### WORK TO COMPLETE
Restate word for word each line from the one containing "(456, 245) = (459, 395): none -> blue pencil" through the end of the material, and nothing more. Drop every picture.

━━━

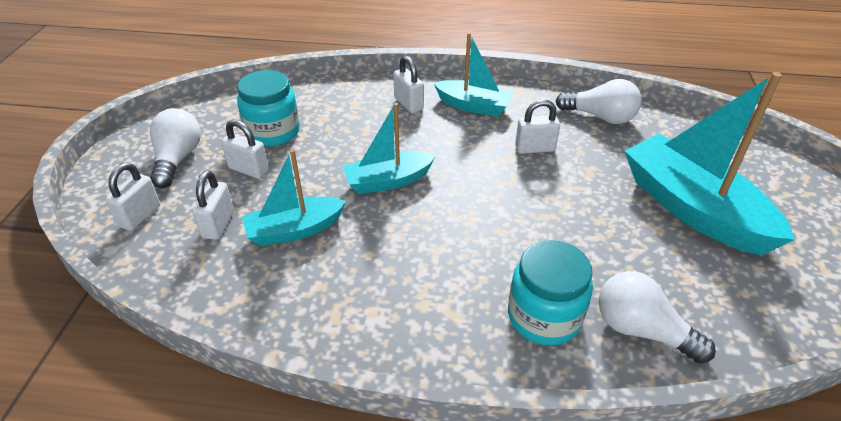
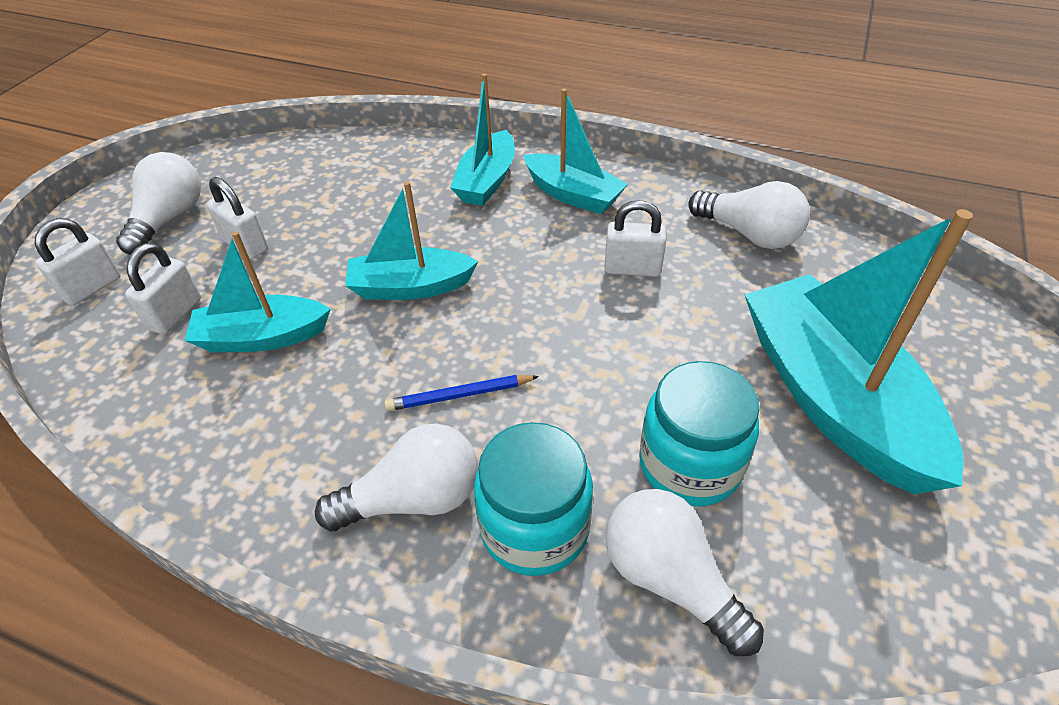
camera: 15 degrees right, 5 degrees up
(273, 132) = (297, 198): turquoise jar -> turquoise jar (689, 464)
(408, 104) = (487, 181): white padlock -> turquoise boat
(456, 245) = (459, 395): none -> blue pencil
(456, 314) = (414, 499): none -> white light bulb

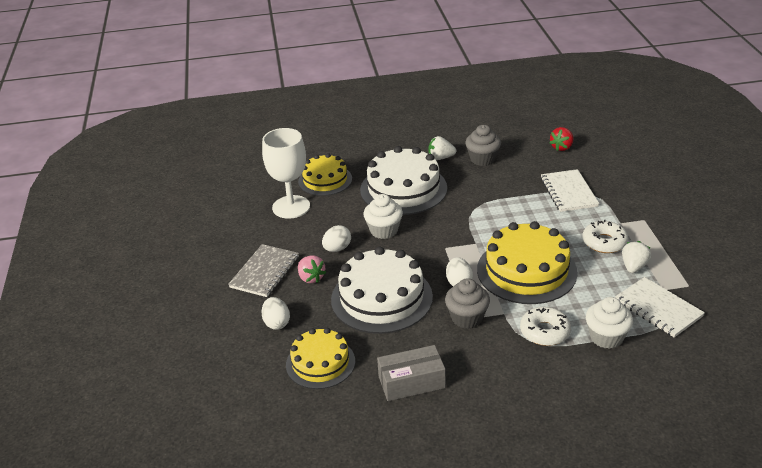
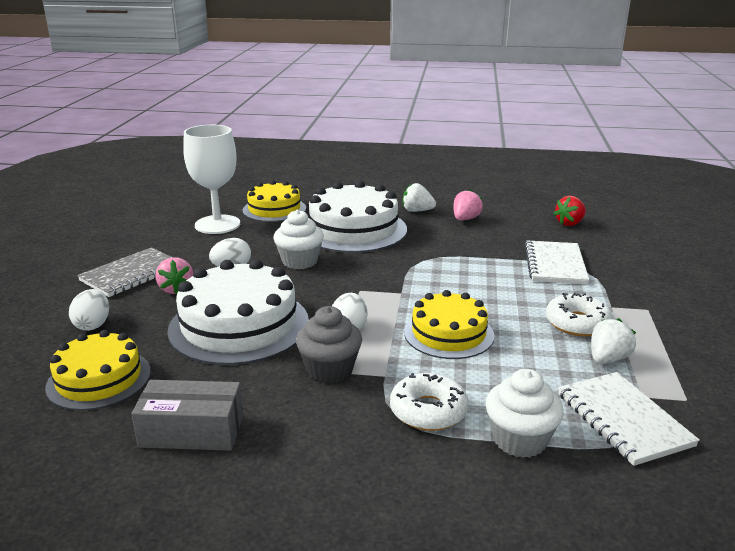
camera: 15 degrees right, 10 degrees down
(482, 159) = (465, 219): grey cupcake -> pink strawberry
(526, 271) = (448, 333): yellow cake -> yellow cake, size x0.63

━━━

### EXPECTED OUTPUT
(456, 245) = (459, 395): none -> blue pencil
(456, 314) = (414, 499): none -> white light bulb

camera: 15 degrees right, 10 degrees down
(482, 159) = (465, 219): grey cupcake -> pink strawberry
(526, 271) = (448, 333): yellow cake -> yellow cake, size x0.63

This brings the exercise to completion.